= THE PROBLEM =
Your answer is a number only: how many lines in the data below contain "pink"?

Object correspondence data:
┌──

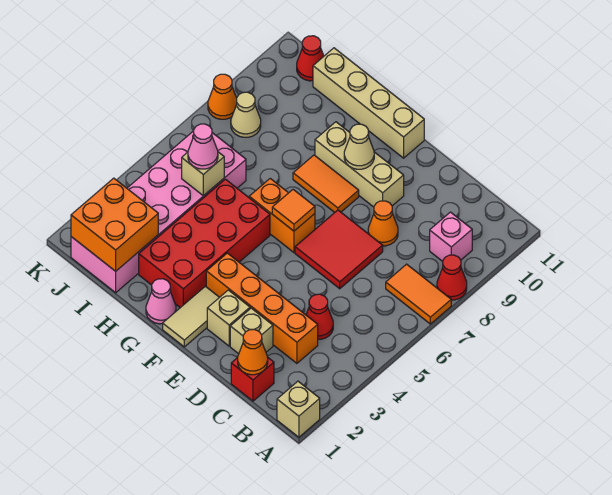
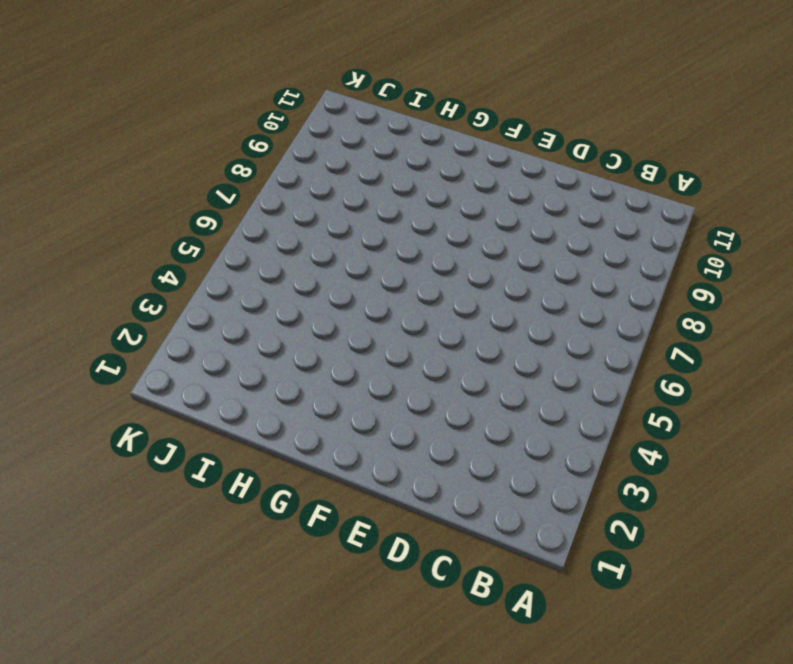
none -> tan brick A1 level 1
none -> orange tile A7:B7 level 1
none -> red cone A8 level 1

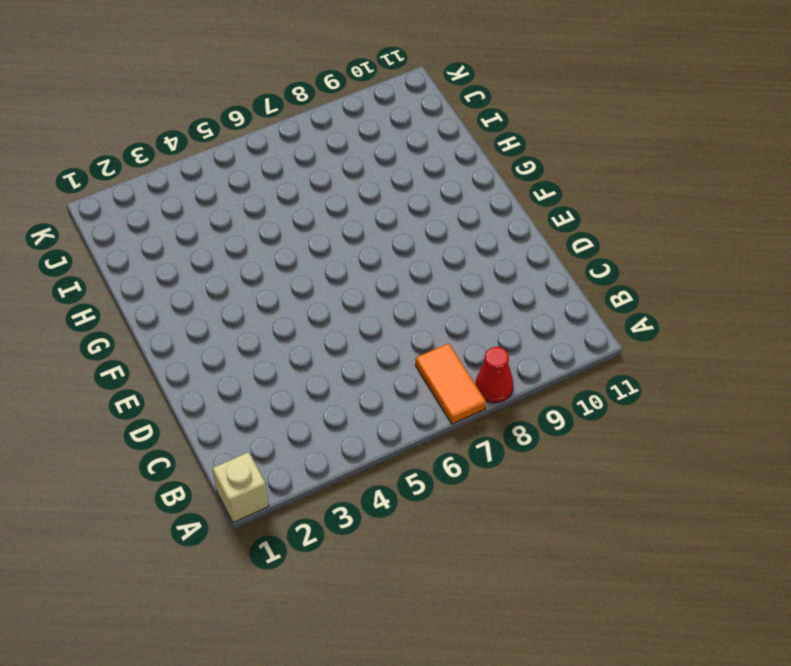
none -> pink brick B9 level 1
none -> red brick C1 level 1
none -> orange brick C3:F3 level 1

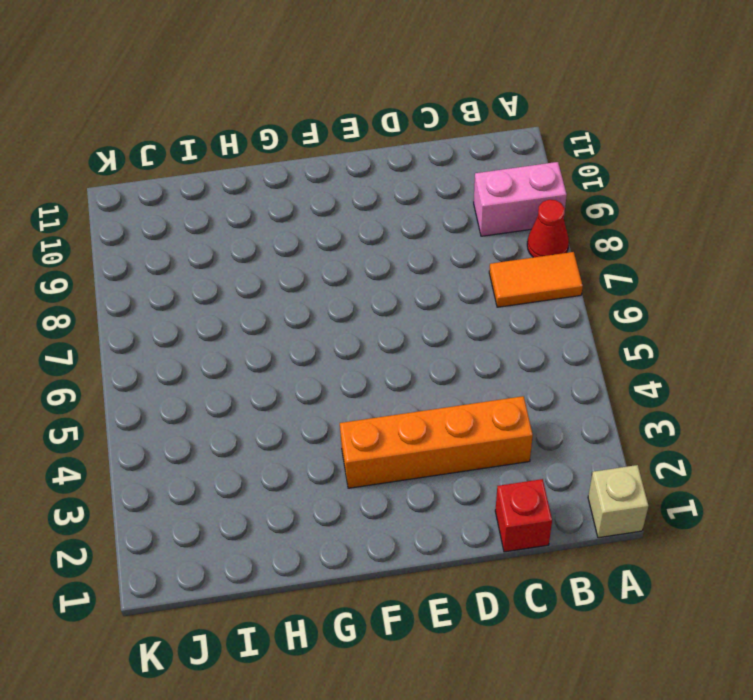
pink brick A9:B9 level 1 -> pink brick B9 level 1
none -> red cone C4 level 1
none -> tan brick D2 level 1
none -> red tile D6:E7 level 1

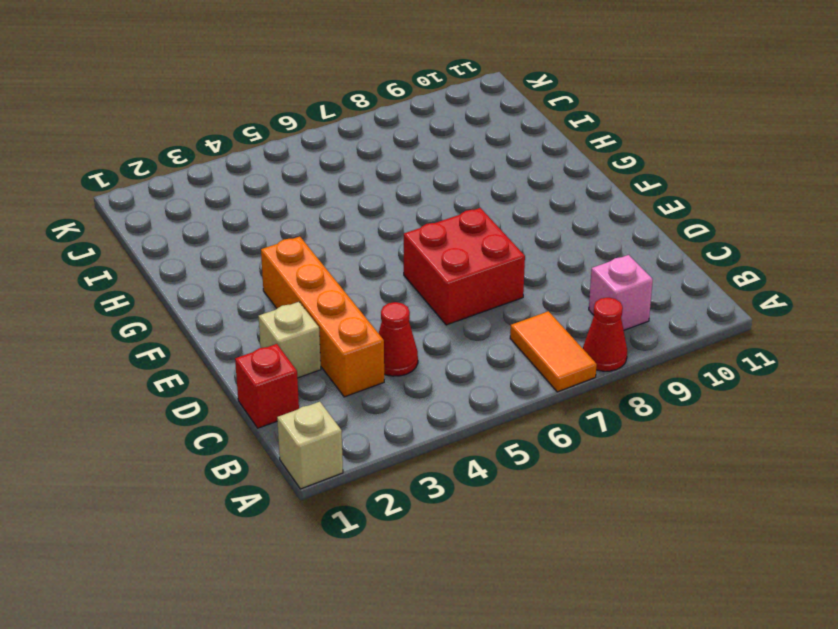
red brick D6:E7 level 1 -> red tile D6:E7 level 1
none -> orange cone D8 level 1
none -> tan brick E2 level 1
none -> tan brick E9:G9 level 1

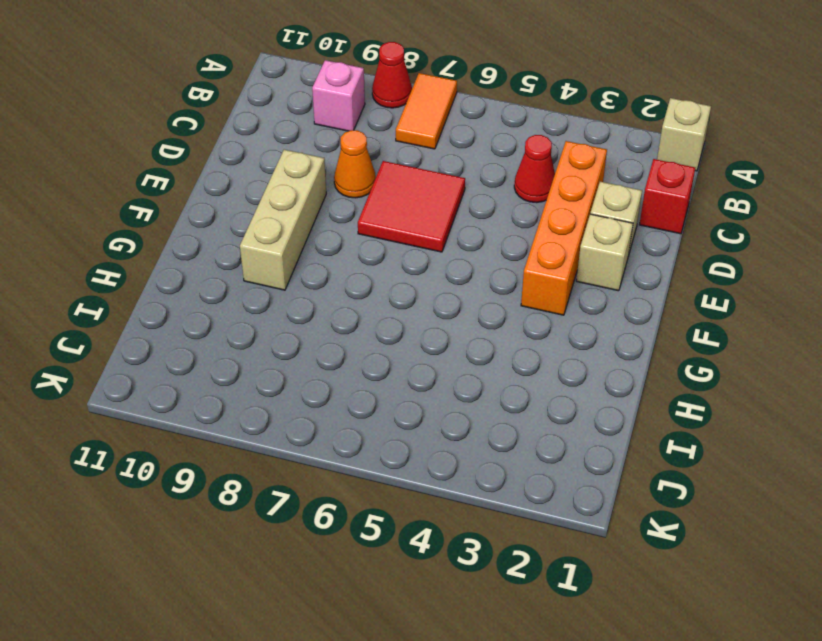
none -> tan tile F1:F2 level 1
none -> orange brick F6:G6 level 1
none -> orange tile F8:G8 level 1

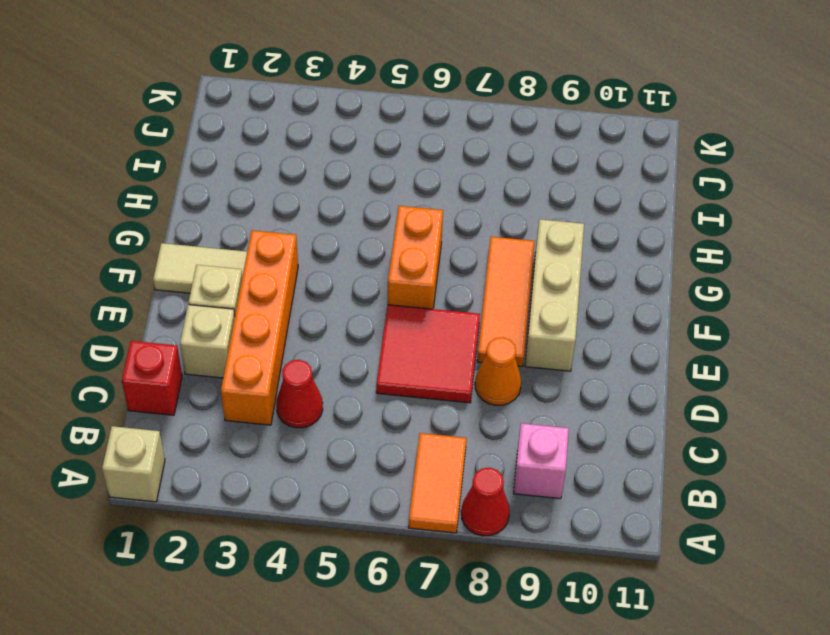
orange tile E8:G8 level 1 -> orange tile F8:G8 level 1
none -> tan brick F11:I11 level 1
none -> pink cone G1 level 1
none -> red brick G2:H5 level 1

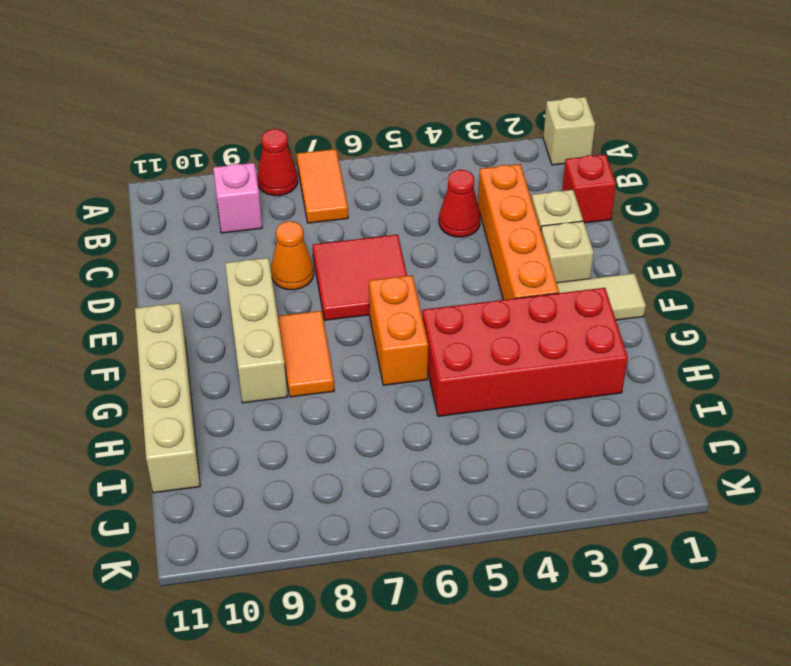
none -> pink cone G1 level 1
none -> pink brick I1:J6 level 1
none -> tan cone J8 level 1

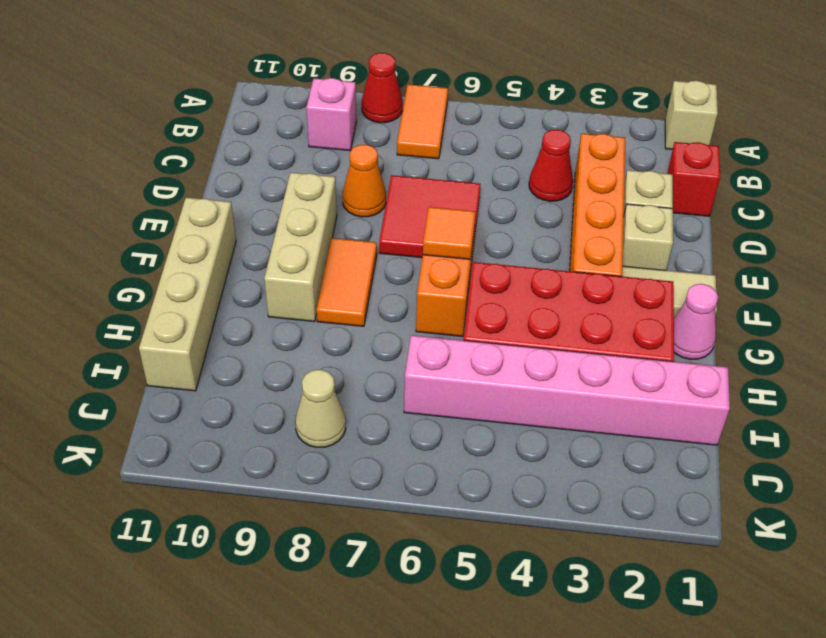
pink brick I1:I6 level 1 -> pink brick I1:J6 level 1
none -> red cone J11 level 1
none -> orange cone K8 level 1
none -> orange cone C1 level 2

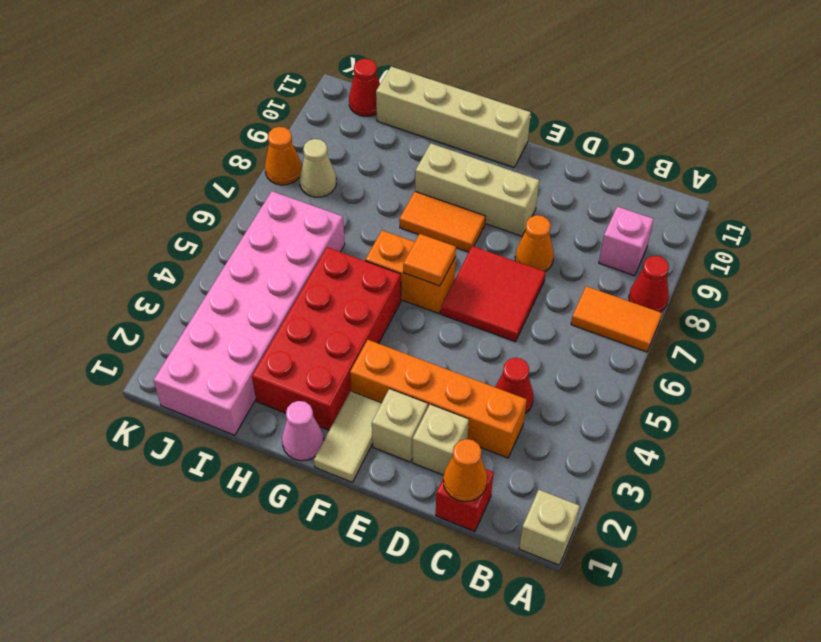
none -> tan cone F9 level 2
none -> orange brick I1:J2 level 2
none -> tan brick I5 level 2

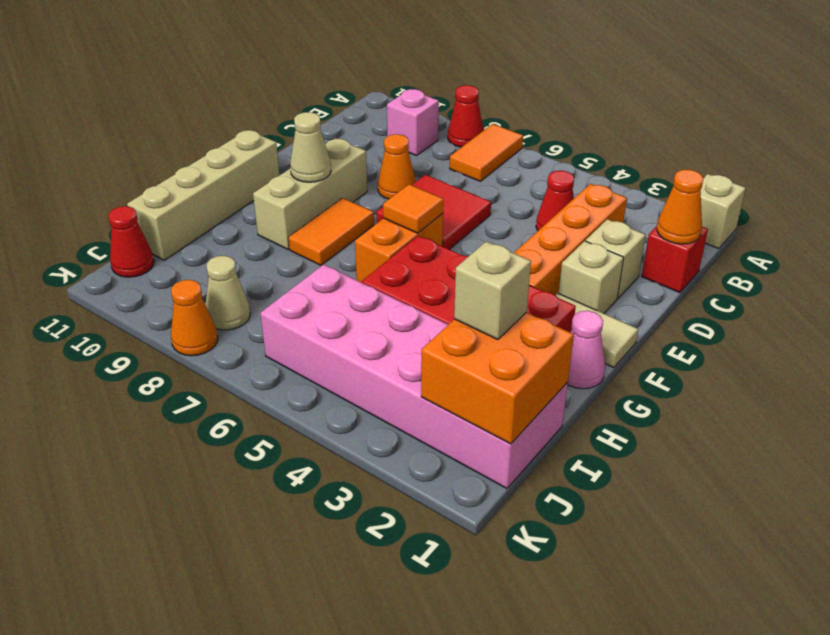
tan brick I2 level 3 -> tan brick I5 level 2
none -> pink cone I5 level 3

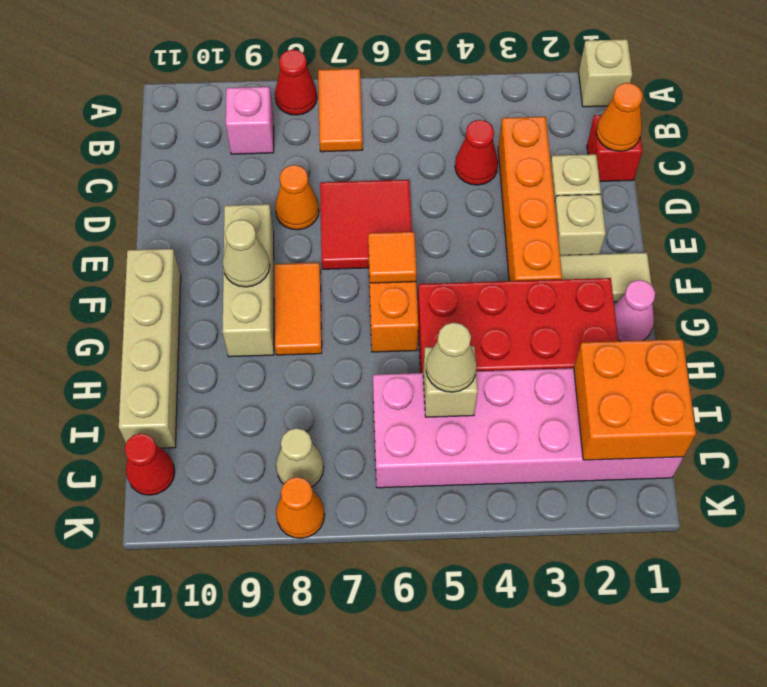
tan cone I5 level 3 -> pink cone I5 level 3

└──

= TASK ANSWER =
8